▸ What is being asked
Please say how many lines in the records below contain the word "teddy". Give the number and nothing more.

##### Records

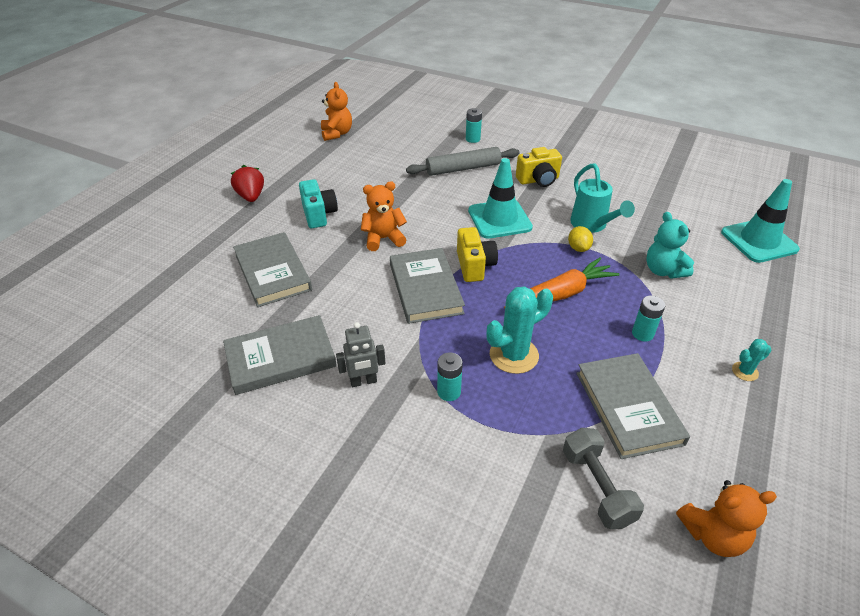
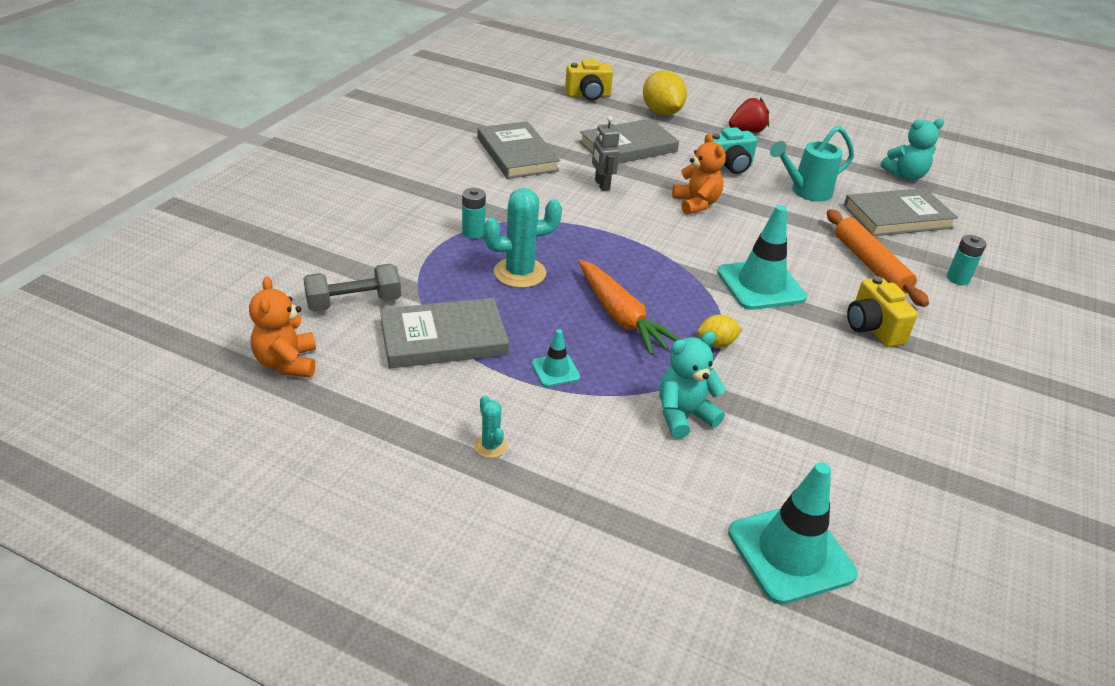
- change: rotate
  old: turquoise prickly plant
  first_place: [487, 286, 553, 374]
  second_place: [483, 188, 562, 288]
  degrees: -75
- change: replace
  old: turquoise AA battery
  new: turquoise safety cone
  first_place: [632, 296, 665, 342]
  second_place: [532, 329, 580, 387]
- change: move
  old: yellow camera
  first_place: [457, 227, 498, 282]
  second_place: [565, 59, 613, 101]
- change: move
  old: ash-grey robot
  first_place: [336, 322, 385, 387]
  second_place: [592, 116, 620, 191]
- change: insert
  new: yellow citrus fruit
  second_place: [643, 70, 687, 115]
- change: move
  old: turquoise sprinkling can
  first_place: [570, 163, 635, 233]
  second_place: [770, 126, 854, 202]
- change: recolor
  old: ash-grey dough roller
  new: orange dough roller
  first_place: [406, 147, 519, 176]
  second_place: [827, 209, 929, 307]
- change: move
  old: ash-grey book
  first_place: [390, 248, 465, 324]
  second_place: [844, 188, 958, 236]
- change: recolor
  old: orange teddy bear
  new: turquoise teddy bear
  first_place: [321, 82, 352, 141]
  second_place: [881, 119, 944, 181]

##########
##### Records

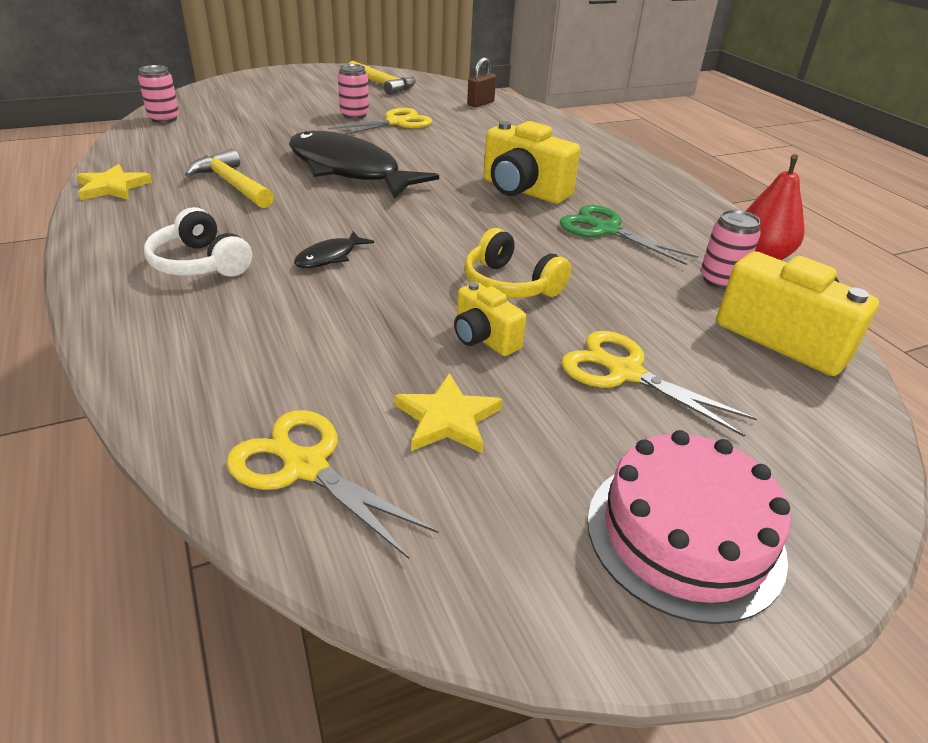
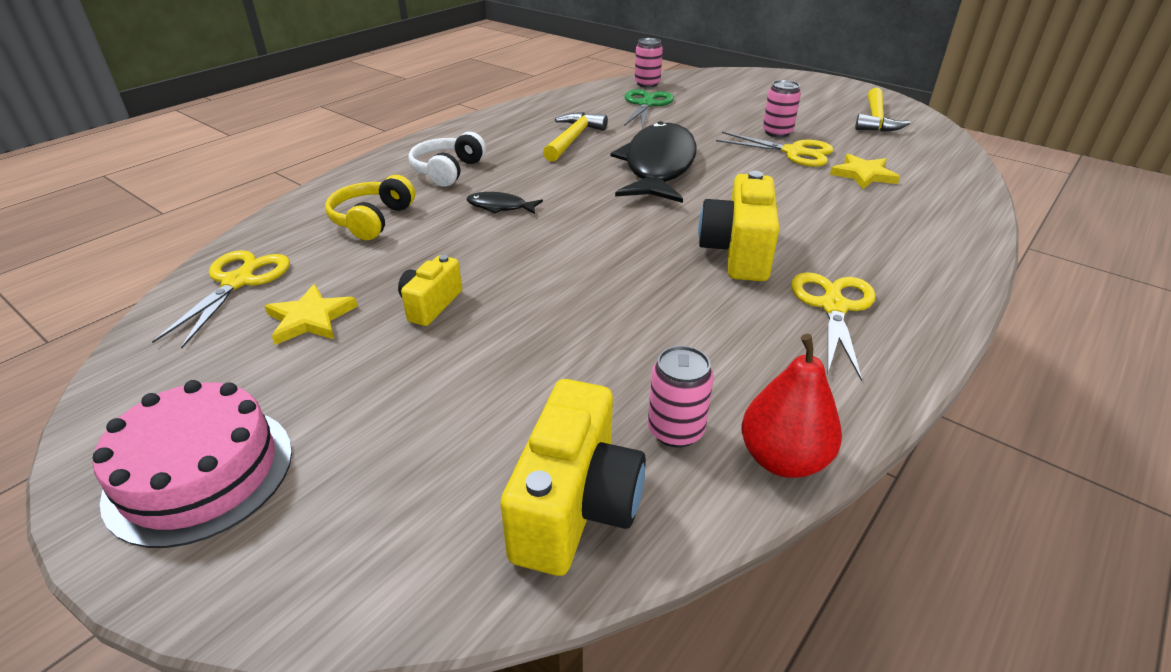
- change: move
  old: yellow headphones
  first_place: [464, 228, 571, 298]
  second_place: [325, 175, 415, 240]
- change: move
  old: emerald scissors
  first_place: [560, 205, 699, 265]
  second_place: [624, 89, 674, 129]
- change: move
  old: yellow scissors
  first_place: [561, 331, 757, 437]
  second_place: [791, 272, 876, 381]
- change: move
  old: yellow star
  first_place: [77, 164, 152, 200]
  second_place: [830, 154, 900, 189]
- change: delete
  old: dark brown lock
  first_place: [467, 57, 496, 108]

##########

▸ Solution to this problem
2